▶ **YOUR OBJECTIVE**
Below are some entries; set them all down exactly.

▶ **SUPPLIED MATERIAL**

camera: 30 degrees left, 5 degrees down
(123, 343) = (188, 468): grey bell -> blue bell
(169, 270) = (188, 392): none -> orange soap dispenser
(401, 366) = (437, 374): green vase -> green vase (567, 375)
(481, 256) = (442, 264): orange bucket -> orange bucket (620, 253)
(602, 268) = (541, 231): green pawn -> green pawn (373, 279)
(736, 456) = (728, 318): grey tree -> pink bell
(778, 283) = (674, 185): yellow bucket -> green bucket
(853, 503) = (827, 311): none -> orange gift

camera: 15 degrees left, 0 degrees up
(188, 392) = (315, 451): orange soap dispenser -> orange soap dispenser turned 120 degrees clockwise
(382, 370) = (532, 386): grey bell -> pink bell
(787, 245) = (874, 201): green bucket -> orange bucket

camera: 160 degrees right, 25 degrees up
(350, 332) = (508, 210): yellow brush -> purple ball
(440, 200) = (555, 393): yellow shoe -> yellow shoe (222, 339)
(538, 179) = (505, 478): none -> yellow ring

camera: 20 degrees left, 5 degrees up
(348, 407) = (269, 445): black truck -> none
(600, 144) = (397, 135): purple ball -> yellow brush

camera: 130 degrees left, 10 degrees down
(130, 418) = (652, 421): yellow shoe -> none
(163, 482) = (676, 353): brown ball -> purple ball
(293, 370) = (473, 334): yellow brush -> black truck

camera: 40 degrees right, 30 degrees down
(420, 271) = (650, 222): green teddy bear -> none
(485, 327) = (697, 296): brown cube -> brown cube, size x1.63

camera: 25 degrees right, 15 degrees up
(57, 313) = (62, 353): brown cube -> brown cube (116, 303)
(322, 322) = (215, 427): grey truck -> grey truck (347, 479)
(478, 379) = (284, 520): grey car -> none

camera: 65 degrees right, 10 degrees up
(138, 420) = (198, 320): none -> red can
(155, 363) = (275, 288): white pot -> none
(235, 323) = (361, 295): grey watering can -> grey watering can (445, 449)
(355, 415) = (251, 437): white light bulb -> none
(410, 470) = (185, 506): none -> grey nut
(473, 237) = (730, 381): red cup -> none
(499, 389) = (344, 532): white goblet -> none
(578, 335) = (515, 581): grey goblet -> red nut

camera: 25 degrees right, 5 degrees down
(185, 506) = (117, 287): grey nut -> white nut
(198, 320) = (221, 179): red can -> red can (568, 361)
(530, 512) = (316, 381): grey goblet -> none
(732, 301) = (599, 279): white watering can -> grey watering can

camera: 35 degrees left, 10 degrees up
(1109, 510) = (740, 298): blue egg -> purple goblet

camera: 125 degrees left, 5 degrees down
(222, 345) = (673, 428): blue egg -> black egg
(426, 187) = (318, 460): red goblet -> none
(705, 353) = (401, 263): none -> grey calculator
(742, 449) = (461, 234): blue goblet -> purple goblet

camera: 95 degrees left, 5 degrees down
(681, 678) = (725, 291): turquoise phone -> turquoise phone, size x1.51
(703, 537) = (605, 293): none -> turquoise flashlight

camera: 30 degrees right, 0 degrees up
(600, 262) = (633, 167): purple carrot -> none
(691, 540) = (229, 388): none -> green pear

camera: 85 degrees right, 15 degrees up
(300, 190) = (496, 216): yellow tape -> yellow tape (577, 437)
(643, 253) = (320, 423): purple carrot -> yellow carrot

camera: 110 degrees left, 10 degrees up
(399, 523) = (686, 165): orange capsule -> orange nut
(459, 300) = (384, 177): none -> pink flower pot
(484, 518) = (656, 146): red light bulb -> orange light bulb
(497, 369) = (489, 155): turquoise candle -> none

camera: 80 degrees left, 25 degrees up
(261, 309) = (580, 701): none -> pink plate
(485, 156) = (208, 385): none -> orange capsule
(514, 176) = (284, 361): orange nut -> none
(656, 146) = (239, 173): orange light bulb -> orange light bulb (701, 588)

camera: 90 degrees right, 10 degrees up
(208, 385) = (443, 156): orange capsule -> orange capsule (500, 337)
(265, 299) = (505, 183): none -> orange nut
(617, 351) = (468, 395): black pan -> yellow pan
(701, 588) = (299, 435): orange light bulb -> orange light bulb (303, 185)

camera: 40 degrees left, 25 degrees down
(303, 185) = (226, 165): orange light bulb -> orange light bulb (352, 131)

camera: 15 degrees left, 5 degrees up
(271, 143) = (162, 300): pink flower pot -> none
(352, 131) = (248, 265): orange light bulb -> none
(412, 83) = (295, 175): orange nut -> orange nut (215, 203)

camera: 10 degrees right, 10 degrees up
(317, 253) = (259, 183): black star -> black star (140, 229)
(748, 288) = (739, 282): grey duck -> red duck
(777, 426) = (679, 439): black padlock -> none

▶ **REPLY TO THE TASK**
camera: 30 degrees left, 5 degrees down
(123, 343) = (188, 468): grey bell -> blue bell
(169, 270) = (188, 392): none -> orange soap dispenser
(401, 366) = (437, 374): green vase -> green vase (567, 375)
(481, 256) = (442, 264): orange bucket -> orange bucket (620, 253)
(602, 268) = (541, 231): green pawn -> green pawn (373, 279)
(736, 456) = (728, 318): grey tree -> pink bell
(778, 283) = (674, 185): yellow bucket -> green bucket
(853, 503) = (827, 311): none -> orange gift

camera: 15 degrees left, 0 degrees up
(188, 392) = (315, 451): orange soap dispenser -> orange soap dispenser turned 120 degrees clockwise
(382, 370) = (532, 386): grey bell -> pink bell
(787, 245) = (874, 201): green bucket -> orange bucket

camera: 160 degrees right, 25 degrees up
(350, 332) = (508, 210): yellow brush -> purple ball
(440, 200) = (555, 393): yellow shoe -> yellow shoe (222, 339)
(538, 179) = (505, 478): none -> yellow ring

camera: 20 degrees left, 5 degrees up
(348, 407) = (269, 445): black truck -> none
(600, 144) = (397, 135): purple ball -> yellow brush

camera: 130 degrees left, 10 degrees down
(130, 418) = (652, 421): yellow shoe -> none
(163, 482) = (676, 353): brown ball -> purple ball
(293, 370) = (473, 334): yellow brush -> black truck

camera: 40 degrees right, 30 degrees down
(420, 271) = (650, 222): green teddy bear -> none
(485, 327) = (697, 296): brown cube -> brown cube, size x1.63

camera: 25 degrees right, 15 degrees up
(57, 313) = (62, 353): brown cube -> brown cube (116, 303)
(322, 322) = (215, 427): grey truck -> grey truck (347, 479)
(478, 379) = (284, 520): grey car -> none

camera: 65 degrees right, 10 degrees up
(138, 420) = (198, 320): none -> red can
(155, 363) = (275, 288): white pot -> none
(235, 323) = (361, 295): grey watering can -> grey watering can (445, 449)
(355, 415) = (251, 437): white light bulb -> none
(410, 470) = (185, 506): none -> grey nut
(473, 237) = (730, 381): red cup -> none
(499, 389) = (344, 532): white goblet -> none
(578, 335) = (515, 581): grey goblet -> red nut

camera: 25 degrees right, 5 degrees down
(185, 506) = (117, 287): grey nut -> white nut
(198, 320) = (221, 179): red can -> red can (568, 361)
(530, 512) = (316, 381): grey goblet -> none
(732, 301) = (599, 279): white watering can -> grey watering can

camera: 35 degrees left, 10 degrees up
(1109, 510) = (740, 298): blue egg -> purple goblet

camera: 125 degrees left, 5 degrees down
(222, 345) = (673, 428): blue egg -> black egg
(426, 187) = (318, 460): red goblet -> none
(705, 353) = (401, 263): none -> grey calculator
(742, 449) = (461, 234): blue goblet -> purple goblet

camera: 95 degrees left, 5 degrees down
(681, 678) = (725, 291): turquoise phone -> turquoise phone, size x1.51
(703, 537) = (605, 293): none -> turquoise flashlight

camera: 30 degrees right, 0 degrees up
(600, 262) = (633, 167): purple carrot -> none
(691, 540) = (229, 388): none -> green pear

camera: 85 degrees right, 15 degrees up
(300, 190) = (496, 216): yellow tape -> yellow tape (577, 437)
(643, 253) = (320, 423): purple carrot -> yellow carrot

camera: 110 degrees left, 10 degrees up
(399, 523) = (686, 165): orange capsule -> orange nut
(459, 300) = (384, 177): none -> pink flower pot
(484, 518) = (656, 146): red light bulb -> orange light bulb
(497, 369) = (489, 155): turquoise candle -> none

camera: 80 degrees left, 25 degrees up
(261, 309) = (580, 701): none -> pink plate
(485, 156) = (208, 385): none -> orange capsule
(514, 176) = (284, 361): orange nut -> none
(656, 146) = (239, 173): orange light bulb -> orange light bulb (701, 588)

camera: 90 degrees right, 10 degrees up
(208, 385) = (443, 156): orange capsule -> orange capsule (500, 337)
(265, 299) = (505, 183): none -> orange nut
(617, 351) = (468, 395): black pan -> yellow pan
(701, 588) = (299, 435): orange light bulb -> orange light bulb (303, 185)

camera: 40 degrees left, 25 degrees down
(303, 185) = (226, 165): orange light bulb -> orange light bulb (352, 131)

camera: 15 degrees left, 5 degrees up
(271, 143) = (162, 300): pink flower pot -> none
(352, 131) = (248, 265): orange light bulb -> none
(412, 83) = (295, 175): orange nut -> orange nut (215, 203)

camera: 10 degrees right, 10 degrees up
(317, 253) = (259, 183): black star -> black star (140, 229)
(748, 288) = (739, 282): grey duck -> red duck
(777, 426) = (679, 439): black padlock -> none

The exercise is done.